Print out every record exactly as it appears.

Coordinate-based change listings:
────────────────────

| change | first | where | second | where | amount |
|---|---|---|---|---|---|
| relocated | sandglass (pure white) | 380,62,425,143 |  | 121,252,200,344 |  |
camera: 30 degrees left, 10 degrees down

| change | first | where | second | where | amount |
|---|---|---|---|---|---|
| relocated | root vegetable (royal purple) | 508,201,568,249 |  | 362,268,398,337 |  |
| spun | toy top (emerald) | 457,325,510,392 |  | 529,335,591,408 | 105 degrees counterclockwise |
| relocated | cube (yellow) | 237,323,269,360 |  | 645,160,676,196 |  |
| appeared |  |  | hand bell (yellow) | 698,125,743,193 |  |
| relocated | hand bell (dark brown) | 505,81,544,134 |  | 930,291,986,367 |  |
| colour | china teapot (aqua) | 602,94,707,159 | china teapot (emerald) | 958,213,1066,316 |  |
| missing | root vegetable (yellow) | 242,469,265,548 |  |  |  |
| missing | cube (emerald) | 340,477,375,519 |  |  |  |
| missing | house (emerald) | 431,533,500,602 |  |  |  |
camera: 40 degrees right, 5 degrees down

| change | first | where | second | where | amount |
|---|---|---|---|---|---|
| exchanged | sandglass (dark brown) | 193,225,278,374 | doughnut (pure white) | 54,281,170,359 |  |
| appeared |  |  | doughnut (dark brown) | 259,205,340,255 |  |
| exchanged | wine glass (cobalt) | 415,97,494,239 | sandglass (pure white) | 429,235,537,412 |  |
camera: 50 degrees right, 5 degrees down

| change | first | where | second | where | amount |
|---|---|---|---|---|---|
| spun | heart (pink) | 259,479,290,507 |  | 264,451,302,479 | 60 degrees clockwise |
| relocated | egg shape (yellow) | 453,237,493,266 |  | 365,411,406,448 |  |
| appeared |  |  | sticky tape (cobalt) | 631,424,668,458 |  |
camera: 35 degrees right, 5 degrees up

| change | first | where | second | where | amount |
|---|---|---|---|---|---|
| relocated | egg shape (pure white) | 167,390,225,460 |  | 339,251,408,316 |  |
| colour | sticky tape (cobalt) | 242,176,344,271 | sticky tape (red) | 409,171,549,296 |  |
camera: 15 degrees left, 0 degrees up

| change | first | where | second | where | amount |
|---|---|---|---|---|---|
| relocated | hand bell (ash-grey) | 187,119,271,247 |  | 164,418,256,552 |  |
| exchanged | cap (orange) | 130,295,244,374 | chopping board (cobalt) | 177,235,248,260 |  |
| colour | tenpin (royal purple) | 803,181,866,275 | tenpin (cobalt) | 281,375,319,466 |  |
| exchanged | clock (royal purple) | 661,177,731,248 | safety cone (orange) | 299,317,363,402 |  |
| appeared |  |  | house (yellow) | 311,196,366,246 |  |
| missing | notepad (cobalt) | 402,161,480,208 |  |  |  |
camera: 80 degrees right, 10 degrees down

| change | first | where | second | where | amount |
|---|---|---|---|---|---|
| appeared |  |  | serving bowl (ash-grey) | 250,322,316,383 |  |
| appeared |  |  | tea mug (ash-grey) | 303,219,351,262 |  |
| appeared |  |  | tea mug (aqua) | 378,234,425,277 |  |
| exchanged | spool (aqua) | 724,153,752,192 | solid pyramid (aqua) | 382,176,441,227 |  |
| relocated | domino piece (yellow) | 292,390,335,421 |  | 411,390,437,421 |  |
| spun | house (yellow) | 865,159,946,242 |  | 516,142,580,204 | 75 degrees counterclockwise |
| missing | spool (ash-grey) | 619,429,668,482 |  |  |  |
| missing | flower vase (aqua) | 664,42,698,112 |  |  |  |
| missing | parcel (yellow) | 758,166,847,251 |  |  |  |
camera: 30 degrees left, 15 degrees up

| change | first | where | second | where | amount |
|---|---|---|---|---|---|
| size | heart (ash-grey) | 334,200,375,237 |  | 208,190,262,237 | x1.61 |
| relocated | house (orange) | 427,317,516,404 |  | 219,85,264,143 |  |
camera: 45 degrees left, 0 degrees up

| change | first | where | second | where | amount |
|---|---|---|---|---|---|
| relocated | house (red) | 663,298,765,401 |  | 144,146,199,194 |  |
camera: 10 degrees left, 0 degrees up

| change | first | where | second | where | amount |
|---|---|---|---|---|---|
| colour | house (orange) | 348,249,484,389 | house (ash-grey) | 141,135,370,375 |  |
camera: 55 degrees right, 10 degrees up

────────────────────

* OUTPUT:
| change | first | where | second | where | amount |
|---|---|---|---|---|---|
| relocated | sandglass (pure white) | 380,62,425,143 |  | 121,252,200,344 |  |
camera: 30 degrees left, 10 degrees down

| change | first | where | second | where | amount |
|---|---|---|---|---|---|
| relocated | root vegetable (royal purple) | 508,201,568,249 |  | 362,268,398,337 |  |
| spun | toy top (emerald) | 457,325,510,392 |  | 529,335,591,408 | 105 degrees counterclockwise |
| relocated | cube (yellow) | 237,323,269,360 |  | 645,160,676,196 |  |
| appeared |  |  | hand bell (yellow) | 698,125,743,193 |  |
| relocated | hand bell (dark brown) | 505,81,544,134 |  | 930,291,986,367 |  |
| colour | china teapot (aqua) | 602,94,707,159 | china teapot (emerald) | 958,213,1066,316 |  |
| missing | root vegetable (yellow) | 242,469,265,548 |  |  |  |
| missing | cube (emerald) | 340,477,375,519 |  |  |  |
| missing | house (emerald) | 431,533,500,602 |  |  |  |
camera: 40 degrees right, 5 degrees down

| change | first | where | second | where | amount |
|---|---|---|---|---|---|
| exchanged | sandglass (dark brown) | 193,225,278,374 | doughnut (pure white) | 54,281,170,359 |  |
| appeared |  |  | doughnut (dark brown) | 259,205,340,255 |  |
| exchanged | wine glass (cobalt) | 415,97,494,239 | sandglass (pure white) | 429,235,537,412 |  |
camera: 50 degrees right, 5 degrees down

| change | first | where | second | where | amount |
|---|---|---|---|---|---|
| spun | heart (pink) | 259,479,290,507 |  | 264,451,302,479 | 60 degrees clockwise |
| relocated | egg shape (yellow) | 453,237,493,266 |  | 365,411,406,448 |  |
| appeared |  |  | sticky tape (cobalt) | 631,424,668,458 |  |
camera: 35 degrees right, 5 degrees up

| change | first | where | second | where | amount |
|---|---|---|---|---|---|
| relocated | egg shape (pure white) | 167,390,225,460 |  | 339,251,408,316 |  |
| colour | sticky tape (cobalt) | 242,176,344,271 | sticky tape (red) | 409,171,549,296 |  |
camera: 15 degrees left, 0 degrees up

| change | first | where | second | where | amount |
|---|---|---|---|---|---|
| relocated | hand bell (ash-grey) | 187,119,271,247 |  | 164,418,256,552 |  |
| exchanged | cap (orange) | 130,295,244,374 | chopping board (cobalt) | 177,235,248,260 |  |
| colour | tenpin (royal purple) | 803,181,866,275 | tenpin (cobalt) | 281,375,319,466 |  |
| exchanged | clock (royal purple) | 661,177,731,248 | safety cone (orange) | 299,317,363,402 |  |
| appeared |  |  | house (yellow) | 311,196,366,246 |  |
| missing | notepad (cobalt) | 402,161,480,208 |  |  |  |
camera: 80 degrees right, 10 degrees down

| change | first | where | second | where | amount |
|---|---|---|---|---|---|
| appeared |  |  | serving bowl (ash-grey) | 250,322,316,383 |  |
| appeared |  |  | tea mug (ash-grey) | 303,219,351,262 |  |
| appeared |  |  | tea mug (aqua) | 378,234,425,277 |  |
| exchanged | spool (aqua) | 724,153,752,192 | solid pyramid (aqua) | 382,176,441,227 |  |
| relocated | domino piece (yellow) | 292,390,335,421 |  | 411,390,437,421 |  |
| spun | house (yellow) | 865,159,946,242 |  | 516,142,580,204 | 75 degrees counterclockwise |
| missing | spool (ash-grey) | 619,429,668,482 |  |  |  |
| missing | flower vase (aqua) | 664,42,698,112 |  |  |  |
| missing | parcel (yellow) | 758,166,847,251 |  |  |  |
camera: 30 degrees left, 15 degrees up

| change | first | where | second | where | amount |
|---|---|---|---|---|---|
| size | heart (ash-grey) | 334,200,375,237 |  | 208,190,262,237 | x1.61 |
| relocated | house (orange) | 427,317,516,404 |  | 219,85,264,143 |  |
camera: 45 degrees left, 0 degrees up

| change | first | where | second | where | amount |
|---|---|---|---|---|---|
| relocated | house (red) | 663,298,765,401 |  | 144,146,199,194 |  |
camera: 10 degrees left, 0 degrees up

| change | first | where | second | where | amount |
|---|---|---|---|---|---|
| colour | house (orange) | 348,249,484,389 | house (ash-grey) | 141,135,370,375 |  |
camera: 55 degrees right, 10 degrees up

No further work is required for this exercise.